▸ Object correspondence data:

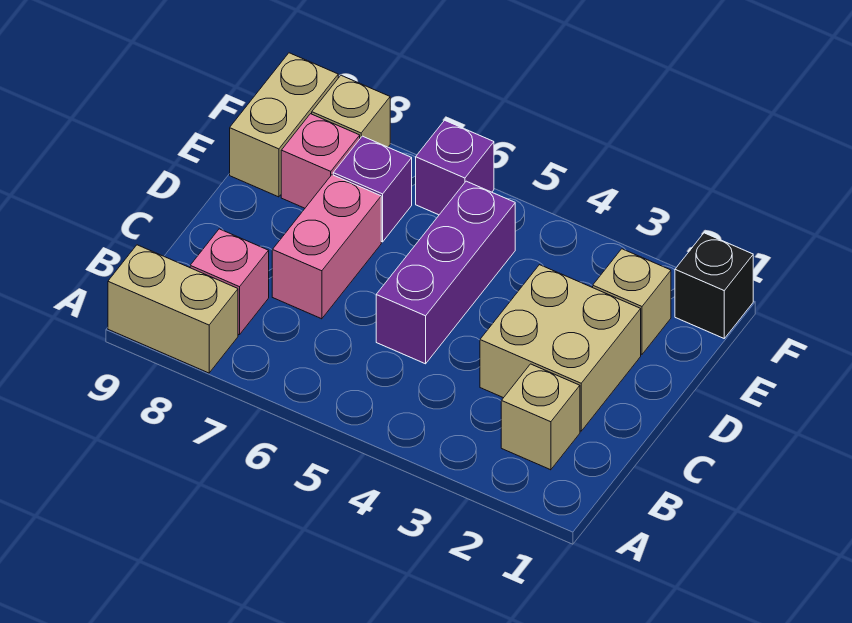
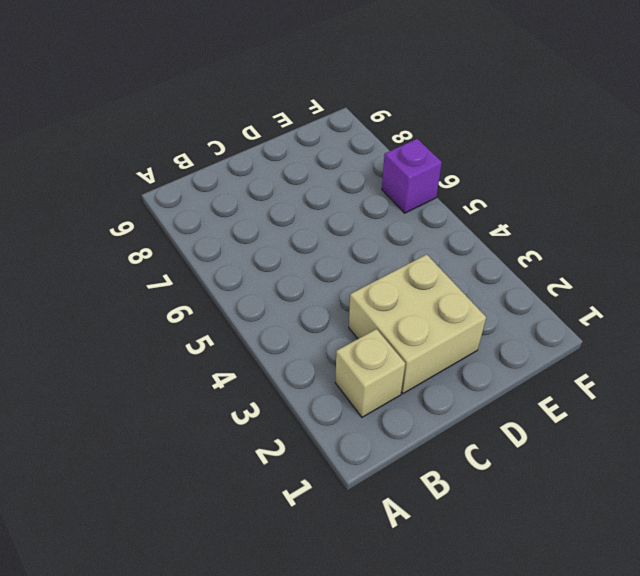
none -> tan brick A8:A9 level 1
none -> pink brick B8 level 1
none -> purple brick C5:E5 level 1

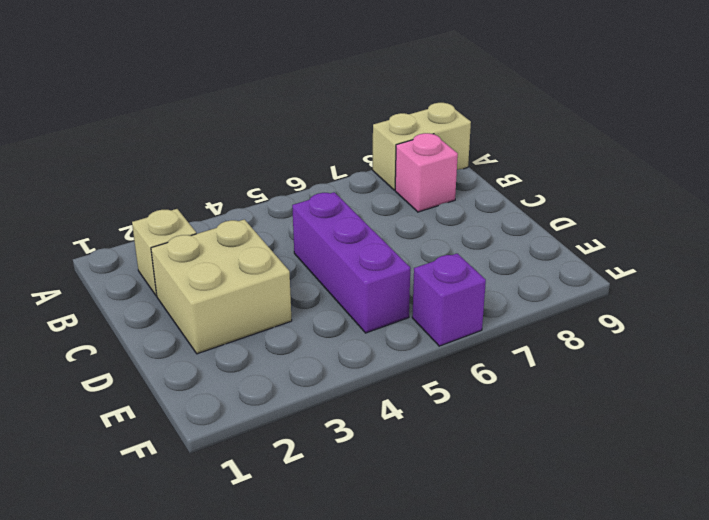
none -> pink brick C7:D7 level 1
none -> tan brick E2 level 1
none -> purple brick E7 level 1

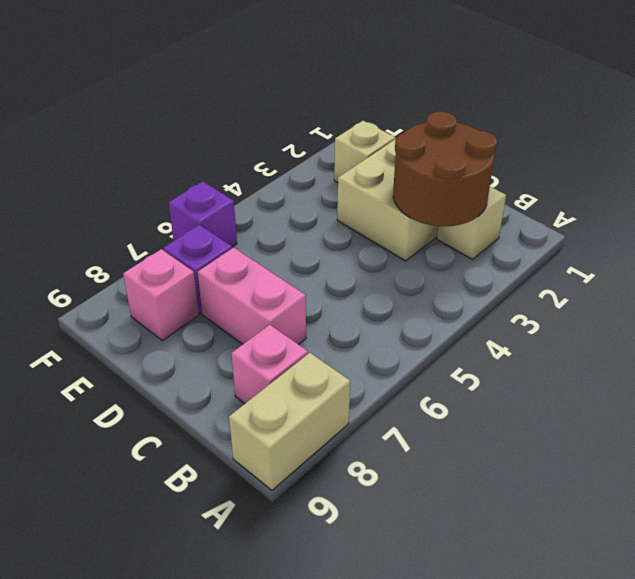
brown round brick B2:C3 level 2 -> none
none -> purple brick C5:E5 level 1
none -> tan brick E9:F9 level 1
none -> black brick F1 level 1

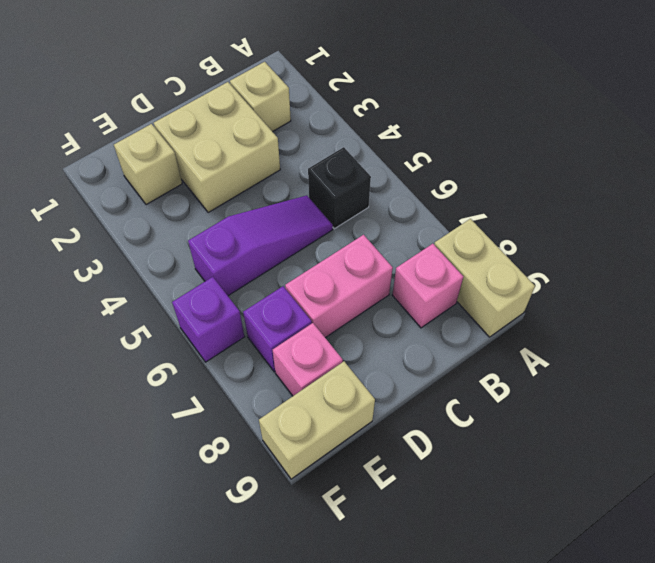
black brick B5 level 1 -> black brick F1 level 1
purple slope C5:E5 level 1 top E -> purple brick C5:E5 level 1
none -> tan brick F8 level 1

▸ Work to complete: Your copy should be the entries retyped exactly, with no images in it.

▸ Answer to this problem:
none -> tan brick A8:A9 level 1
none -> pink brick B8 level 1
none -> purple brick C5:E5 level 1

none -> pink brick C7:D7 level 1
none -> tan brick E2 level 1
none -> purple brick E7 level 1

brown round brick B2:C3 level 2 -> none
none -> purple brick C5:E5 level 1
none -> tan brick E9:F9 level 1
none -> black brick F1 level 1

black brick B5 level 1 -> black brick F1 level 1
purple slope C5:E5 level 1 top E -> purple brick C5:E5 level 1
none -> tan brick F8 level 1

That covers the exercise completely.